§ **EXERCISE**:
Every line from the opening of the records to the line with "(376, 153) = (310, 263): blue" should be restated exactly, with both ends included and the pictures left out.

§ **Dataset records**:
★ ★ ★

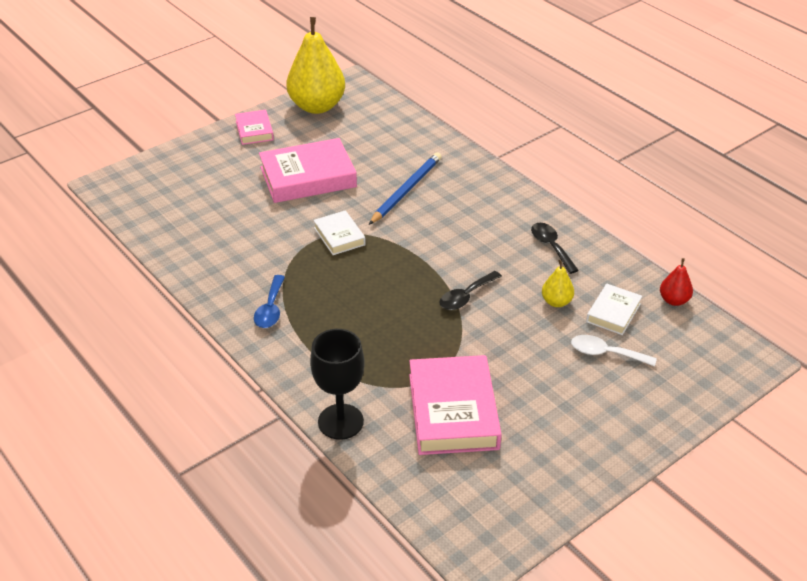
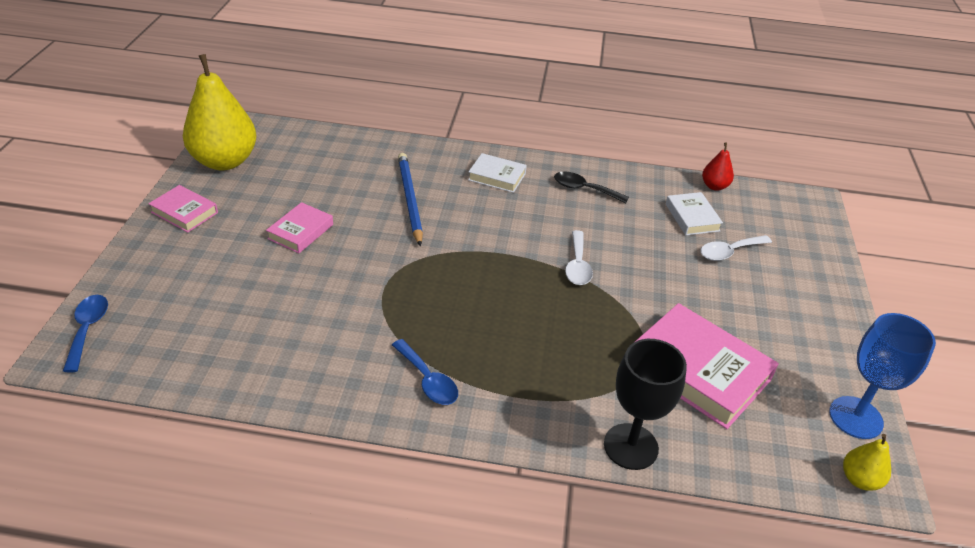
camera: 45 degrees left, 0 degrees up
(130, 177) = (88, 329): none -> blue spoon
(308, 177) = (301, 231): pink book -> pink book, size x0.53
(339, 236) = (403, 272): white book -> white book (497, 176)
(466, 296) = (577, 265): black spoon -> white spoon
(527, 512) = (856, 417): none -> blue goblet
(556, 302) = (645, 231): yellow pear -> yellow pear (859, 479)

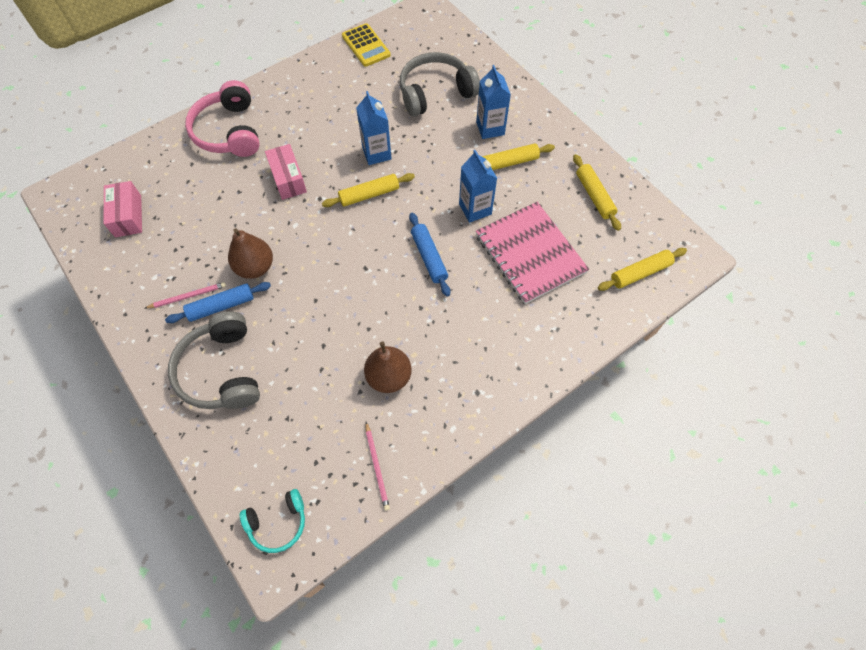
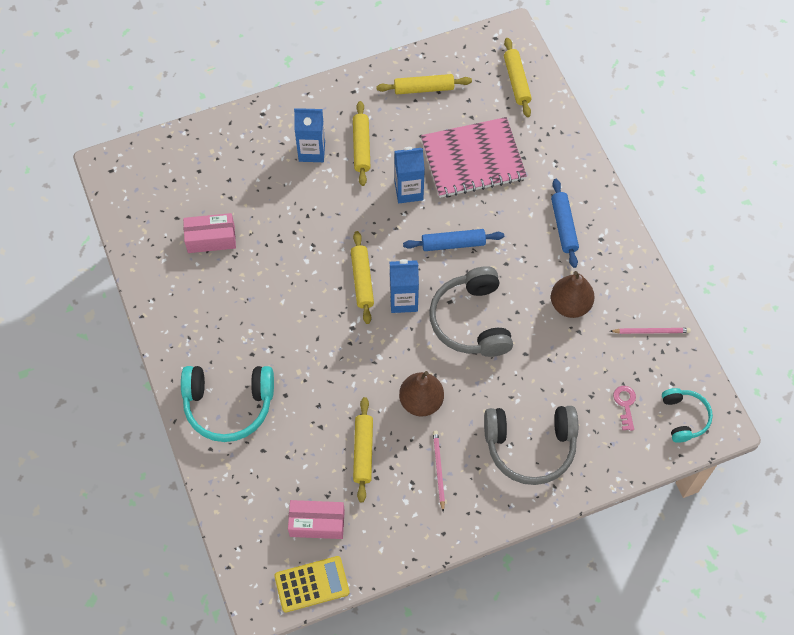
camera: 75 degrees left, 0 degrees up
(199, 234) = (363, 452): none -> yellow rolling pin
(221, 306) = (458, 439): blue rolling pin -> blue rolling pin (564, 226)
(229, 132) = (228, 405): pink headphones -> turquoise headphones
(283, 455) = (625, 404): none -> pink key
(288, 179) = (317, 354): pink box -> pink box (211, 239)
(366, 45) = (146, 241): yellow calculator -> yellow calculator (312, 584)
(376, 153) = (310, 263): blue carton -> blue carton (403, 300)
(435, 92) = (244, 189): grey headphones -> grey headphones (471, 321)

★ ★ ★

§ **OUTPUT FOR THIS TASK**:
camera: 45 degrees left, 0 degrees up
(130, 177) = (88, 329): none -> blue spoon
(308, 177) = (301, 231): pink book -> pink book, size x0.53
(339, 236) = (403, 272): white book -> white book (497, 176)
(466, 296) = (577, 265): black spoon -> white spoon
(527, 512) = (856, 417): none -> blue goblet
(556, 302) = (645, 231): yellow pear -> yellow pear (859, 479)

camera: 75 degrees left, 0 degrees up
(199, 234) = (363, 452): none -> yellow rolling pin
(221, 306) = (458, 439): blue rolling pin -> blue rolling pin (564, 226)
(229, 132) = (228, 405): pink headphones -> turquoise headphones
(283, 455) = (625, 404): none -> pink key
(288, 179) = (317, 354): pink box -> pink box (211, 239)
(366, 45) = (146, 241): yellow calculator -> yellow calculator (312, 584)
(376, 153) = (310, 263): blue carton -> blue carton (403, 300)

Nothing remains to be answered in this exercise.